# [ASSIGNMENT]
Check every line of the entries for "plus", and copy the lines that hold it.

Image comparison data

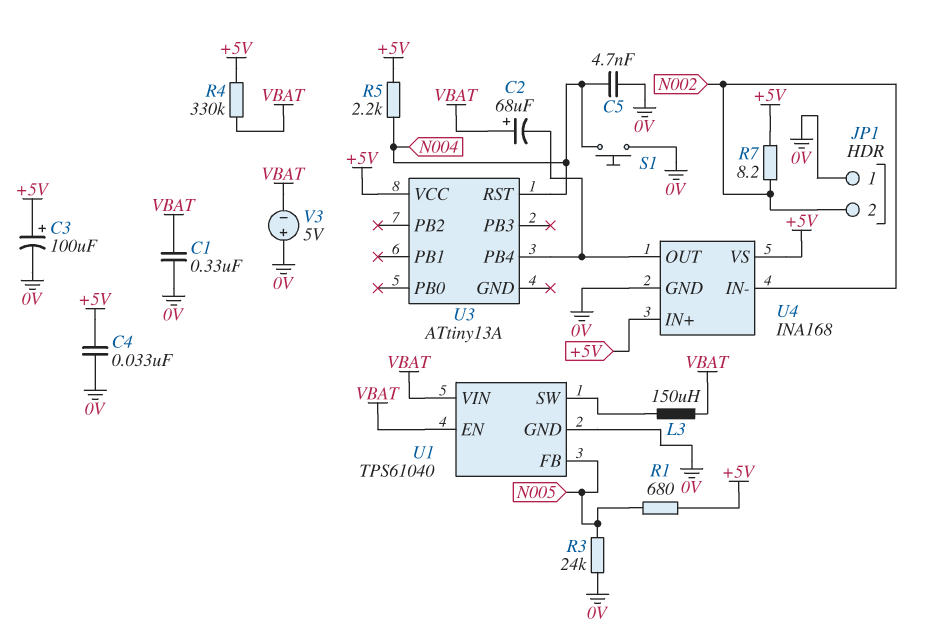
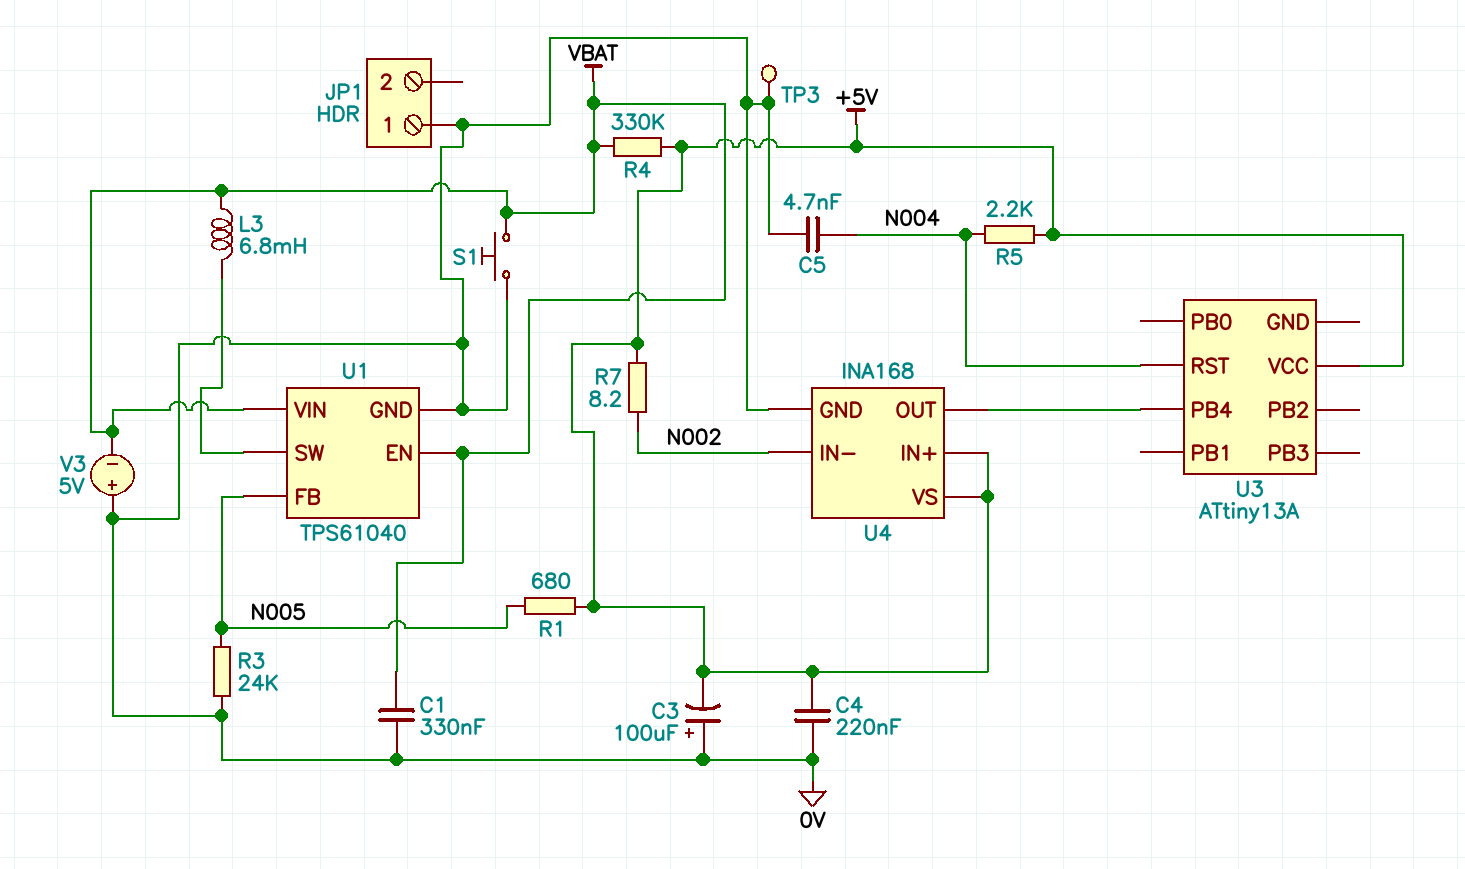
C2: 68uF (plus VBAT, minus U3/PB4) -> none
C3: 100uF (plus +5V, minus 0V) -> 100uF (plus 0V, minus +5V)
C4: 33nF (+5V, 0V) -> 220nF (+5V, 0V)
JP1 pin 2: N002 -> none
L3: 150uH (U1/SW, VBAT) -> 6.8mH (U1/SW, VBAT)
S1: button (0V, N004) -> button (0V, VBAT)
TP3: none -> test point (0V)

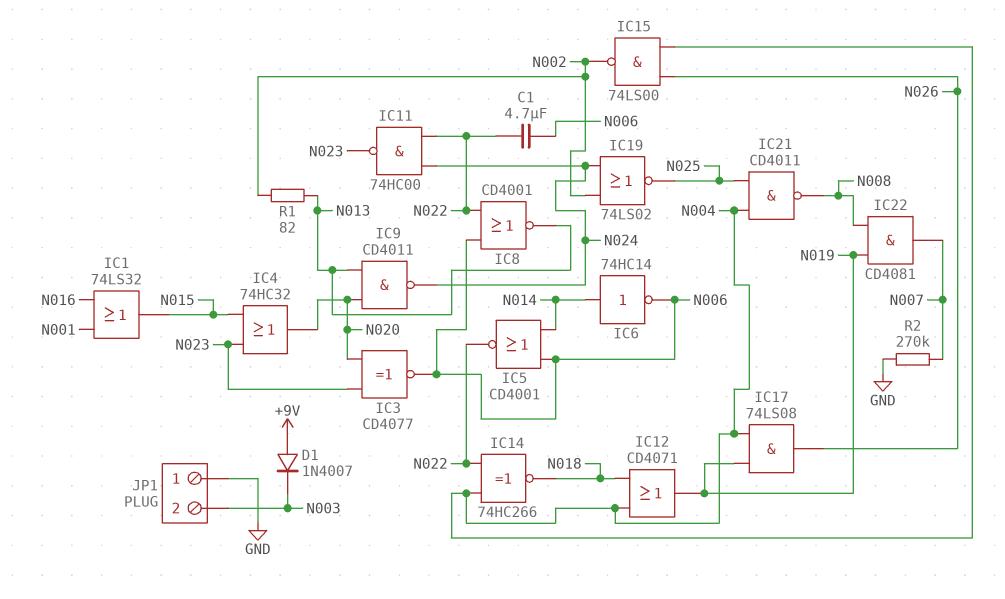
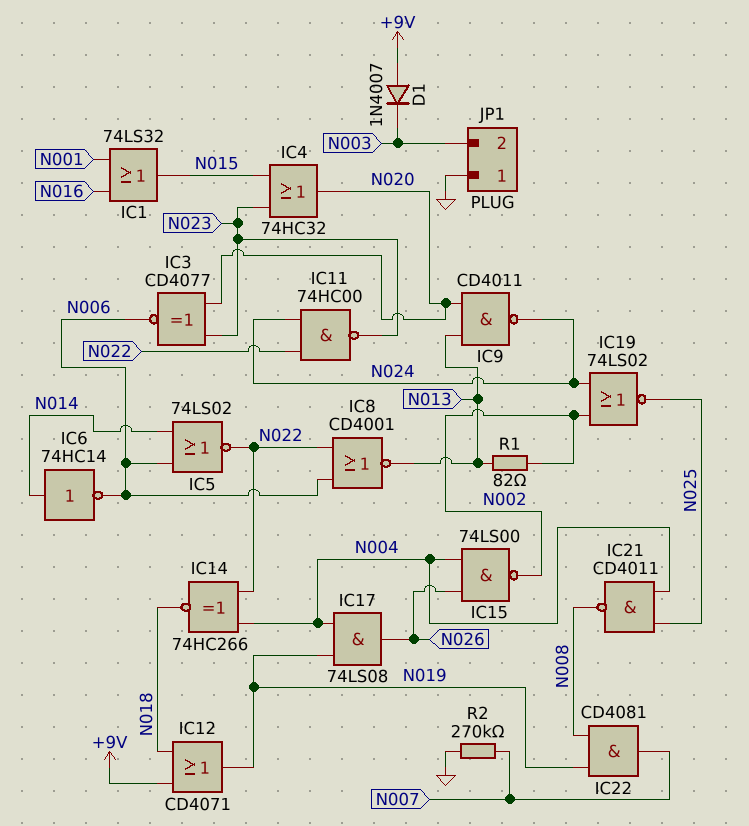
C1: 4.7uF (N006, N022) -> none
IC5: NOR CD4001 (in N006, in N014, out N022) -> NOR 74LS02 (in N006, in N014, out N022)
IC12: OR CD4071 (in N004, in N018, out N019) -> OR CD4071 (in +9V, in N018, out N019)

# [ANSWER SPACE]
C2: 68uF (plus VBAT, minus U3/PB4) -> none
C3: 100uF (plus +5V, minus 0V) -> 100uF (plus 0V, minus +5V)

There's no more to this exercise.